**Task instructions:** Since pictures are not wanted, repeat only the text of the records, word for word.

** Data excerpts follows **

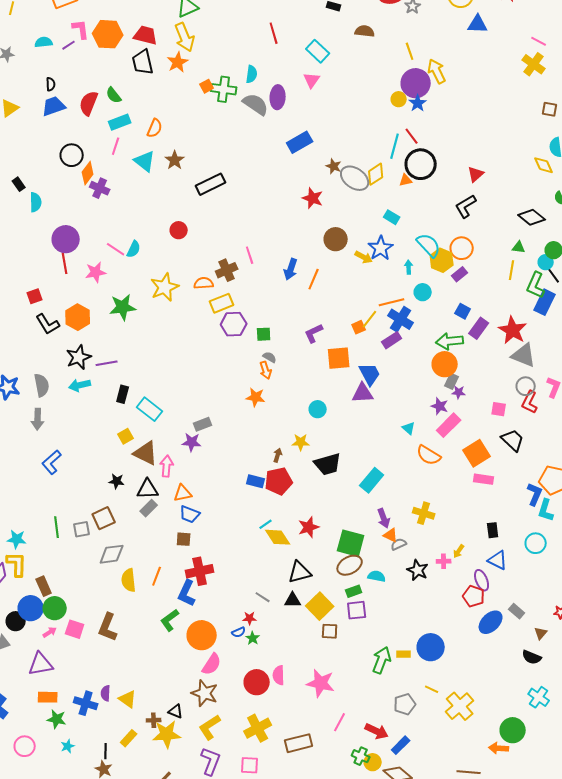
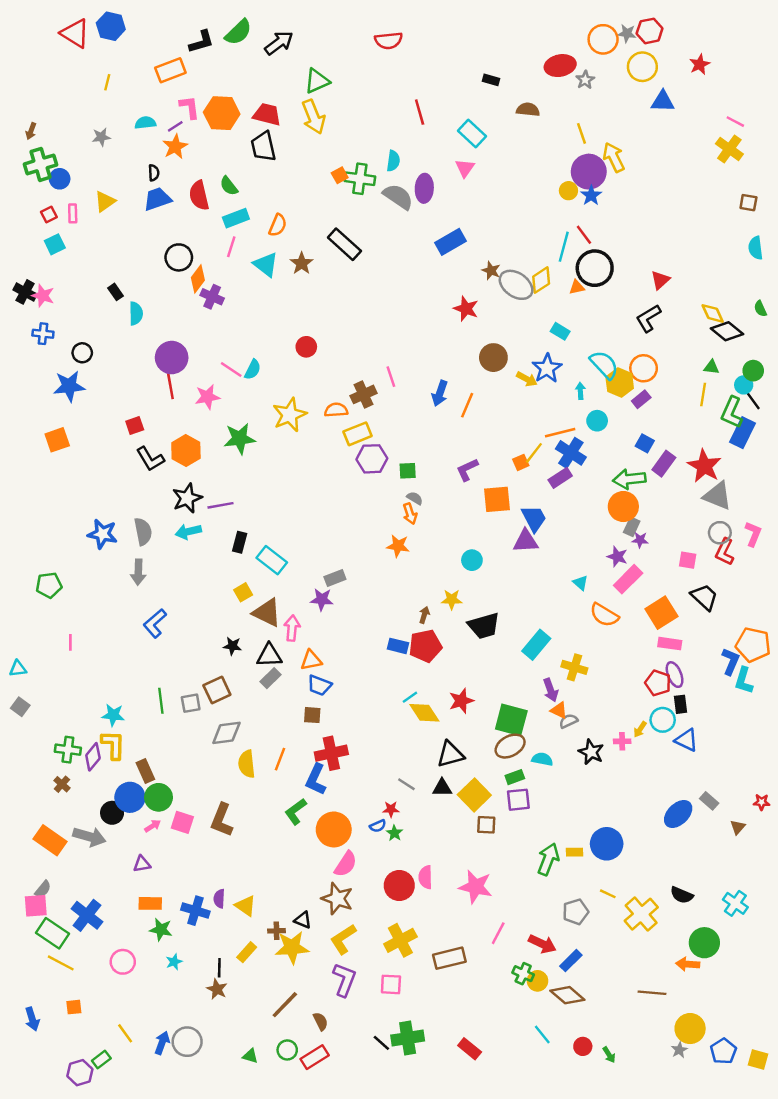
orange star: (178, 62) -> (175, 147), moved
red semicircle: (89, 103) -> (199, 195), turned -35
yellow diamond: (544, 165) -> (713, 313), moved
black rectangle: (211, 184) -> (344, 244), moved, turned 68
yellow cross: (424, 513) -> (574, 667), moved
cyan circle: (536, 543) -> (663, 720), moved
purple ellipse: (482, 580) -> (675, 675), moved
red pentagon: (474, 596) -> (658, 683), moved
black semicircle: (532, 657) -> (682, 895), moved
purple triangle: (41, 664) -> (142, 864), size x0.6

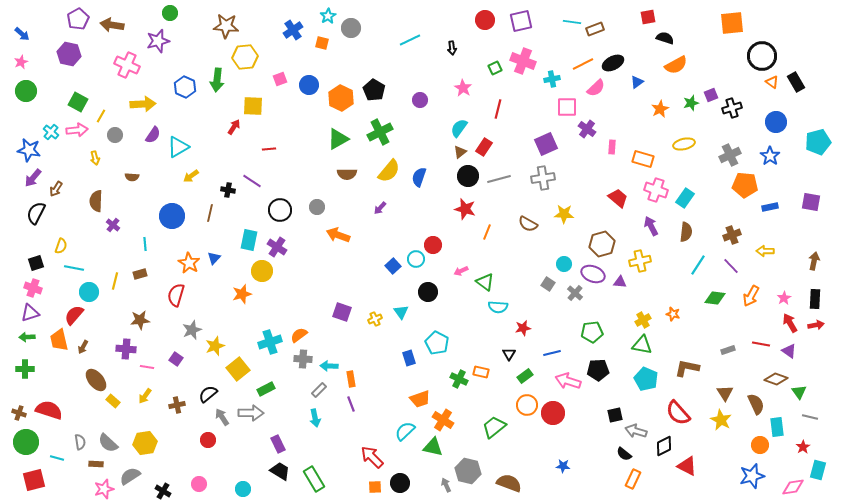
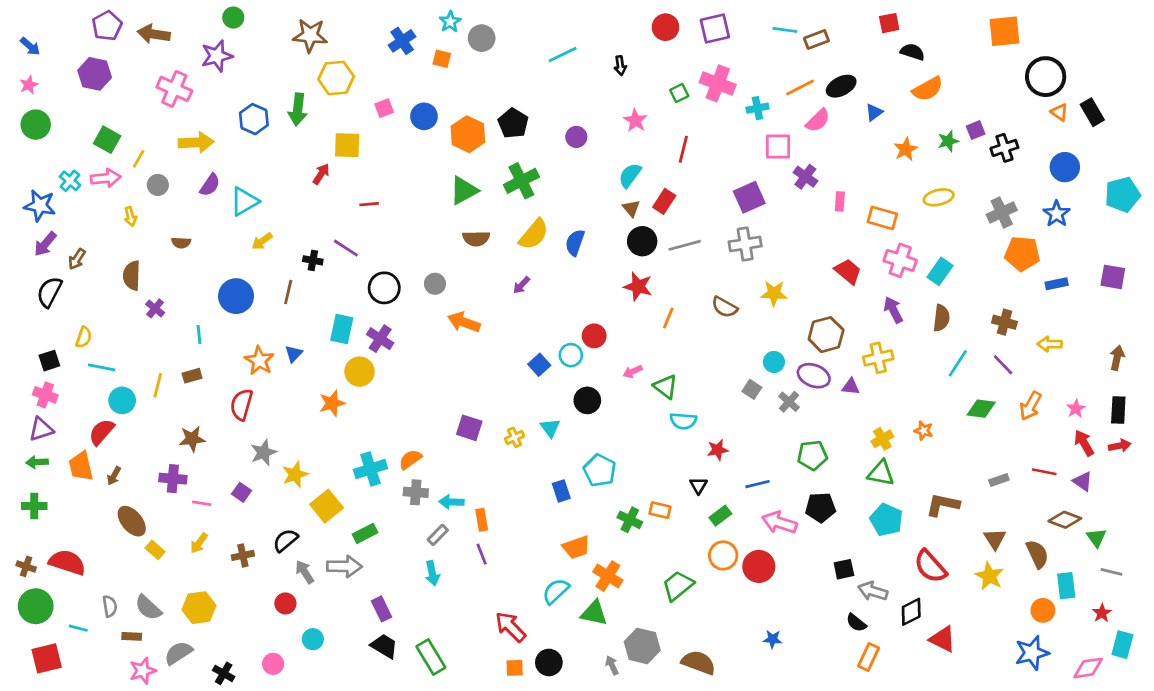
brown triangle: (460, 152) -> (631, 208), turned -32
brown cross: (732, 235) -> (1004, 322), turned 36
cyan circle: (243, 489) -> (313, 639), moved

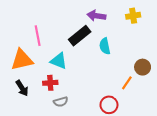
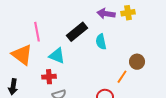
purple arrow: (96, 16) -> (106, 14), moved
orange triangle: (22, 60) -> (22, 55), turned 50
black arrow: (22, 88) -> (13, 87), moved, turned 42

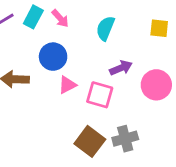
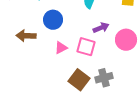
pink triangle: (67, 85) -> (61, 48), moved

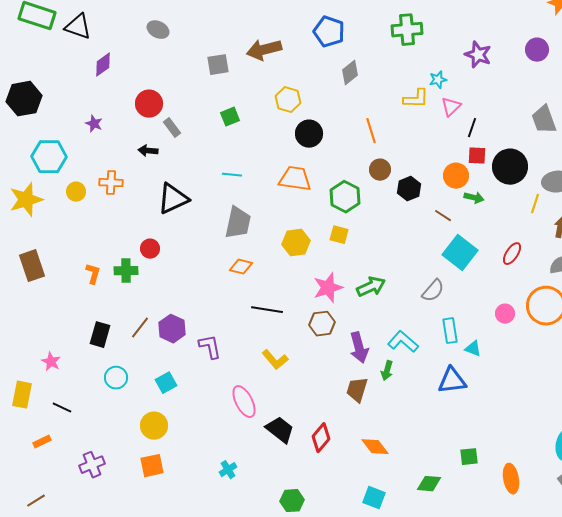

** End of Data excerpts **

**Task result:**
orange star: (178, 62) -> (175, 147), moved
red semicircle: (89, 103) -> (199, 195), turned -35
yellow diamond: (544, 165) -> (713, 313), moved
black rectangle: (211, 184) -> (344, 244), moved, turned 68
yellow cross: (424, 513) -> (574, 667), moved
cyan circle: (536, 543) -> (663, 720), moved
purple ellipse: (482, 580) -> (675, 675), moved
red pentagon: (474, 596) -> (658, 683), moved
black semicircle: (532, 657) -> (682, 895), moved
purple triangle: (41, 664) -> (142, 864), size x0.6

brown triangle: (460, 152) -> (631, 208), turned -32
brown cross: (732, 235) -> (1004, 322), turned 36
cyan circle: (243, 489) -> (313, 639), moved

purple arrow: (96, 16) -> (106, 14), moved
orange triangle: (22, 60) -> (22, 55), turned 50
black arrow: (22, 88) -> (13, 87), moved, turned 42

pink triangle: (67, 85) -> (61, 48), moved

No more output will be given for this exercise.